__Records for the exercise__:
_ _ _ _ _ _ _

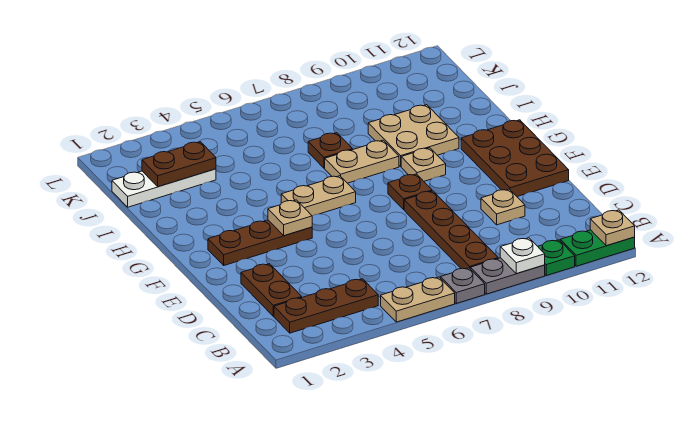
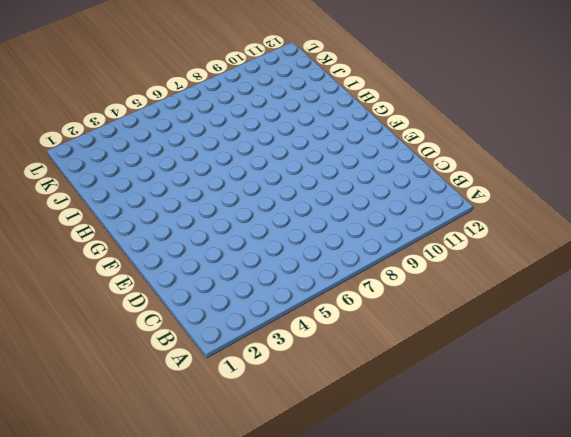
none -> tan plate A5:A6 level 1
none -> grey plate A7 level 1
none -> grey plate A8:A9 level 1

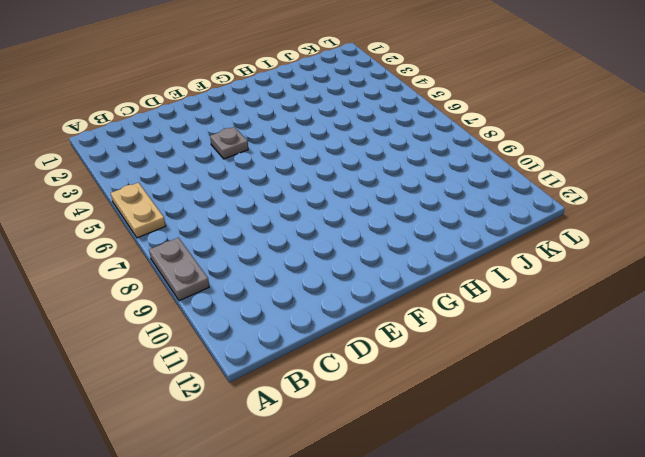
grey plate E4 level 1 -> grey plate A7 level 1
none -> green plate A10 level 1
none -> green plate A11:A12 level 1
none -> brown plate B2:B4 level 1

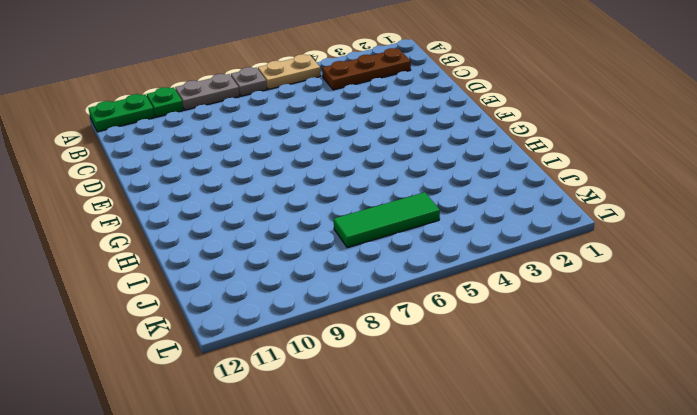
green tile J5:J7 level 1 -> none
none -> brown plate B8:E8 level 1
none -> brown plate C2:D2 level 1
none -> tan plate D10 level 1

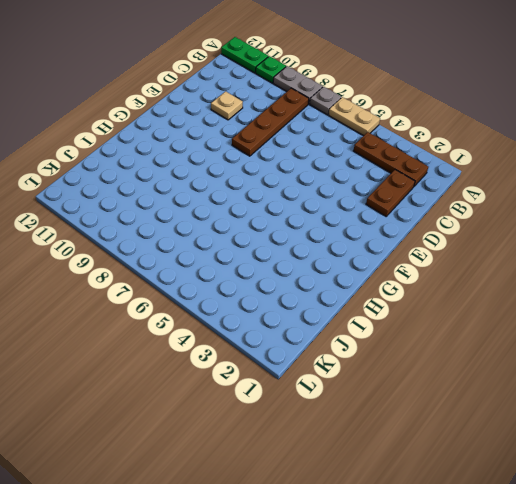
none -> brown plate E11:G12 level 1
none -> brown plate F2:F4 level 1
none -> brown plate F8 level 1

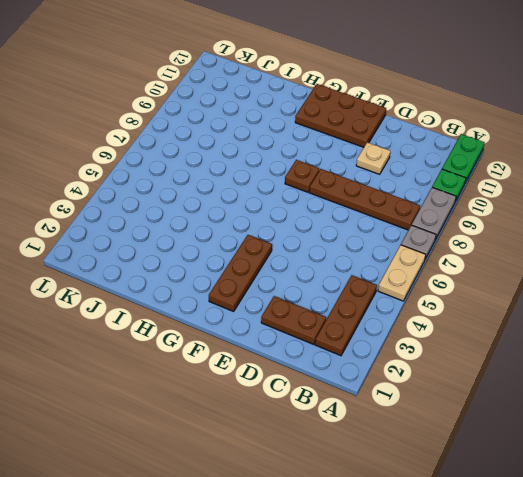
none -> tan plate G5:G6 level 1
none -> tan plate G9 level 1
none -> tan plate H7:H8 level 1

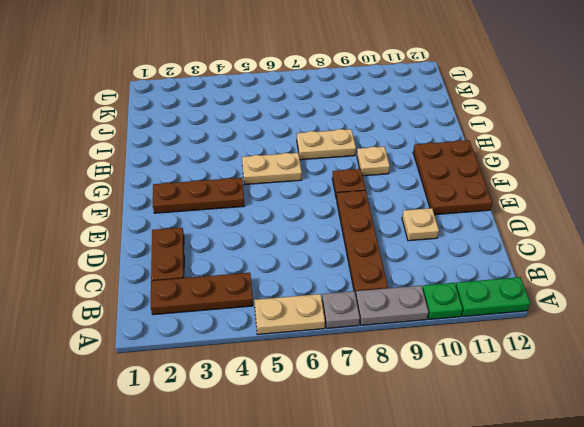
none -> tan plate H9:I10 level 1
none -> brown plate I7 level 1
none -> white plate J1:J3 level 1

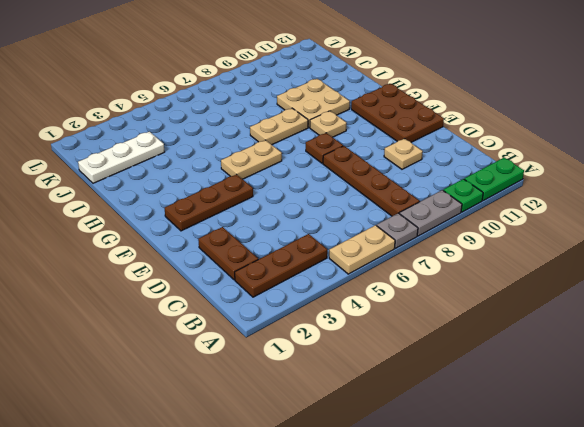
none -> brown plate I7 level 1
none -> white plate A9 level 2
none -> tan plate A12 level 2

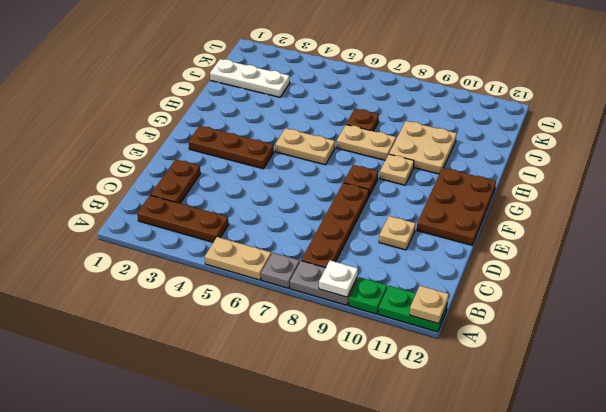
none -> tan plate F4 level 2
none -> brown plate J2:J3 level 2

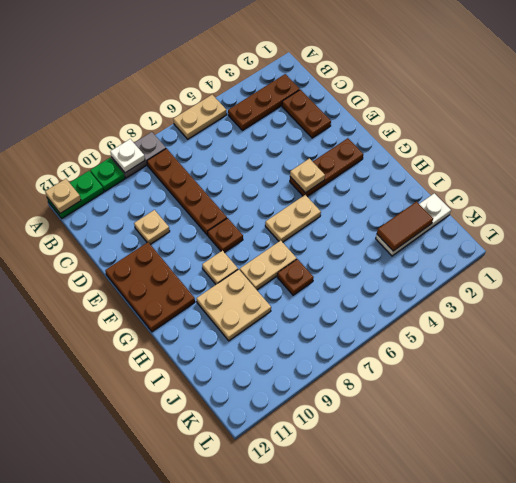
brown tile J2:J3 level 2 -> brown plate J2:J3 level 2
none -> grey plate A7 level 1

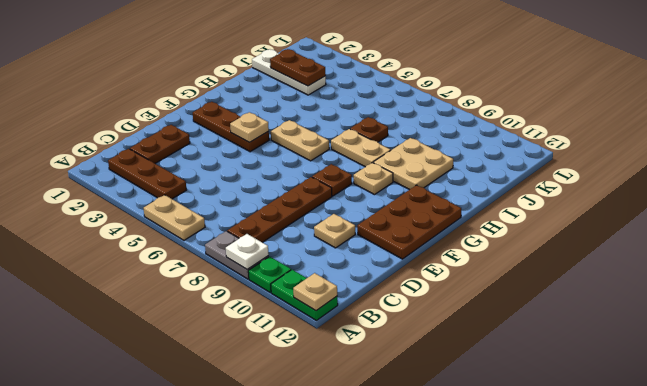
none -> grey plate A7 level 1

_ _ _ _ _ _ _

__What the task requires__:
Wherever the string "tile" appears in the entries above, return the line it appears on.

__Task output__:
green tile J5:J7 level 1 -> none
brown tile J2:J3 level 2 -> brown plate J2:J3 level 2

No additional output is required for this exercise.